▶ [ACTION ITEM] Of all the lines in the entries below, give again exactly those starting at the line containing "(577, 403) = (425, 170): black" and ending at the line containing "(774, 378) = (275, 142): black", both ends included, and no others.

▶ [PROVIDED RECORDS]

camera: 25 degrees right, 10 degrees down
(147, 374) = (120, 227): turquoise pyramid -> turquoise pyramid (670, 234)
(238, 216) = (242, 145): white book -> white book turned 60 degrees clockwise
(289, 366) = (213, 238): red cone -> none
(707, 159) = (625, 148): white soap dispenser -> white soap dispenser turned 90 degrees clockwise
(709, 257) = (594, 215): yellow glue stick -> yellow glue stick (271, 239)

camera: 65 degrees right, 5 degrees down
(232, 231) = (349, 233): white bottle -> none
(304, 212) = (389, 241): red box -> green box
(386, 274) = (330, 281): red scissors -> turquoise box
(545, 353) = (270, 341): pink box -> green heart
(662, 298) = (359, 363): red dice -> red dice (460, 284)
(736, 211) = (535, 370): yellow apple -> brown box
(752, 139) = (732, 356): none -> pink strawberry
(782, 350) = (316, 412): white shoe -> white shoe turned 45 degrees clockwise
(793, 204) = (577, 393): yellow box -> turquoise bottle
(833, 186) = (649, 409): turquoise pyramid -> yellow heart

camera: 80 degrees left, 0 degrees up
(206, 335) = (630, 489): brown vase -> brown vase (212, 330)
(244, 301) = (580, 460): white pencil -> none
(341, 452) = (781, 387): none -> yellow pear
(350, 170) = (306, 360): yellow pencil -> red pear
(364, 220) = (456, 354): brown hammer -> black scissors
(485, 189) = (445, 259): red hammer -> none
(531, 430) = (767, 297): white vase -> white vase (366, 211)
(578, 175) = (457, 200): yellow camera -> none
==
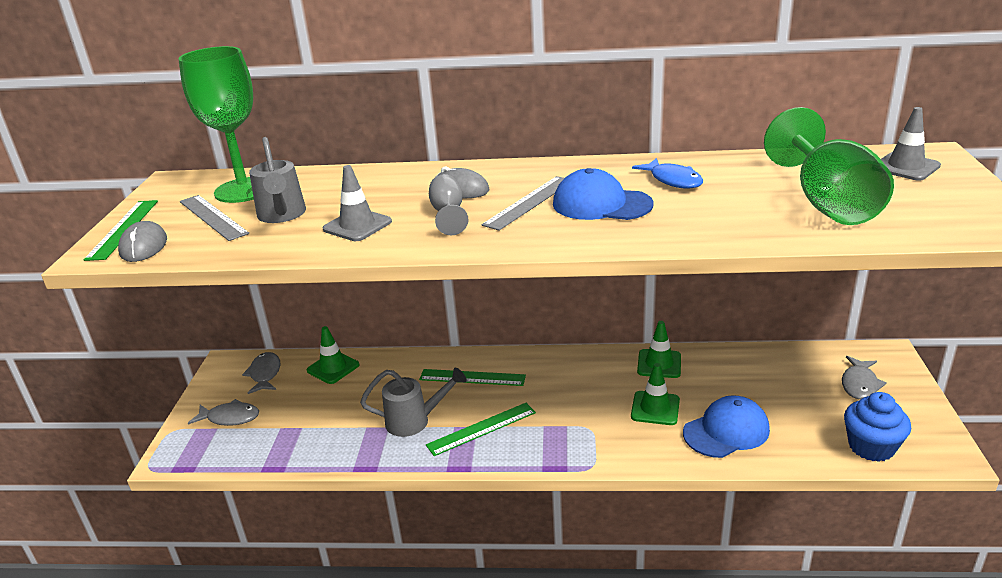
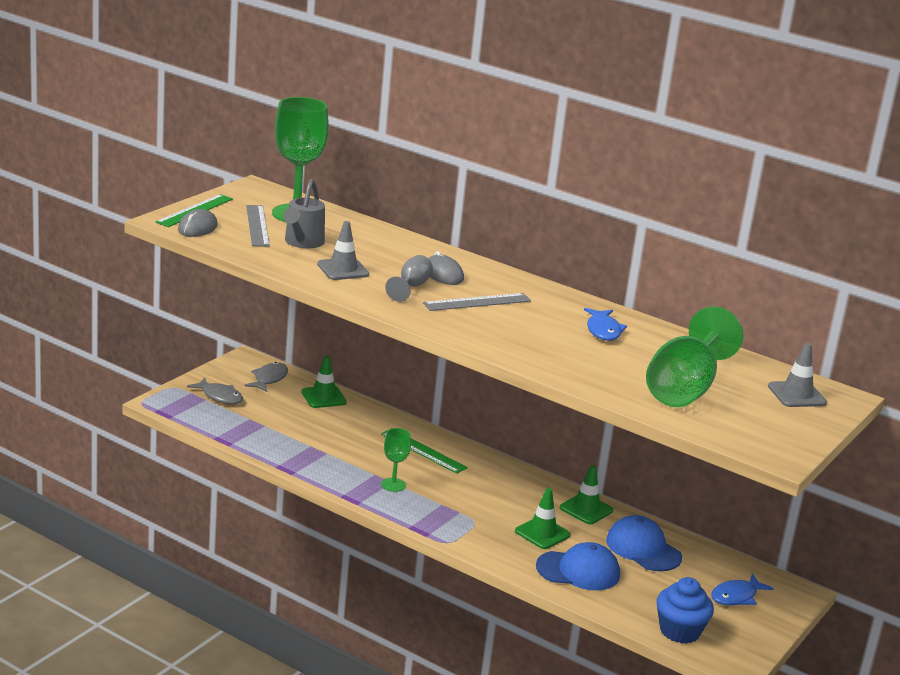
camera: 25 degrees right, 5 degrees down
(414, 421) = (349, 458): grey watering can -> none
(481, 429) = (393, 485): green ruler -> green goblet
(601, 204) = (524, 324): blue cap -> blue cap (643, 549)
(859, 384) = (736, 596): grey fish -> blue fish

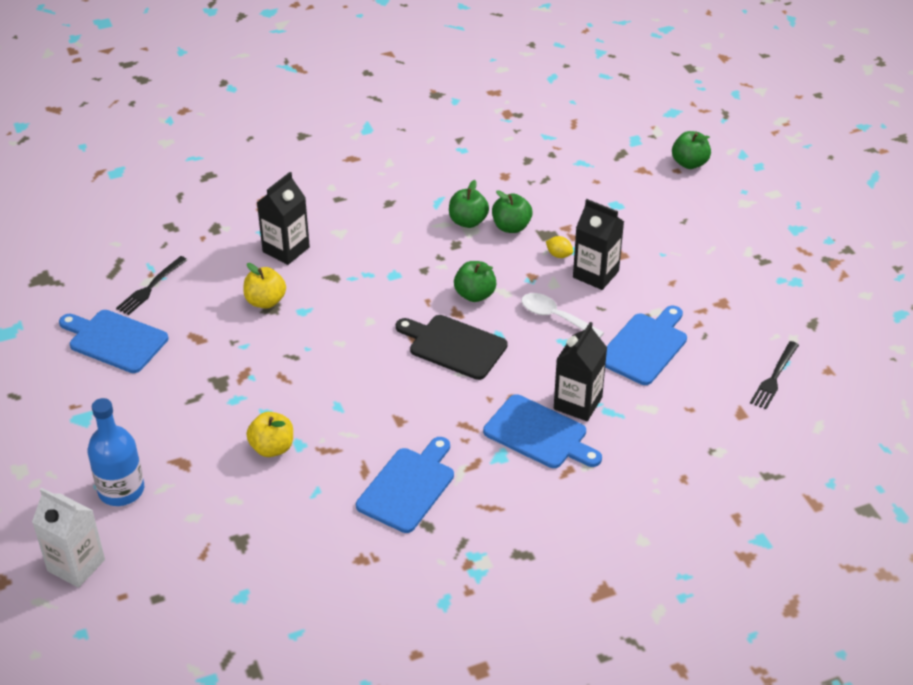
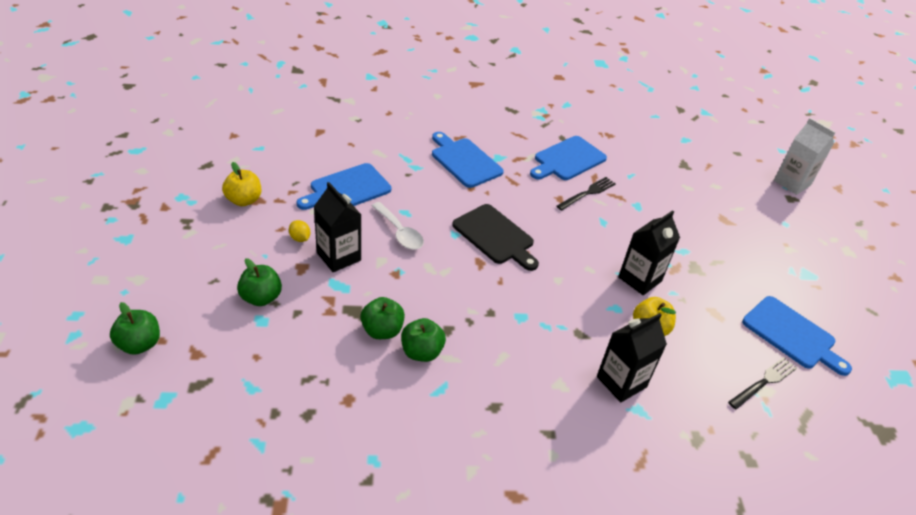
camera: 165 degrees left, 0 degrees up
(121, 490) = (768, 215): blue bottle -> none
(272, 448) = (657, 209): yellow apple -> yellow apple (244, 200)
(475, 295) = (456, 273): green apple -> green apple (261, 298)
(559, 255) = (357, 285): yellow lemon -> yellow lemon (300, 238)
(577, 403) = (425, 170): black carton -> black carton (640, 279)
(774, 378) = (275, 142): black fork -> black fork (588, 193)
==
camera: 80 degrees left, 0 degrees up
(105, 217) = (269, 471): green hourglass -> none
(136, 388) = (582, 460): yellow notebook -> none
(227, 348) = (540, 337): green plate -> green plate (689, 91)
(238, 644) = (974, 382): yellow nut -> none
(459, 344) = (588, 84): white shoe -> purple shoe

▶ [RESPONSE FOR THIS EXERCISE]
(577, 403) = (425, 170): black carton -> black carton (640, 279)
(774, 378) = (275, 142): black fork -> black fork (588, 193)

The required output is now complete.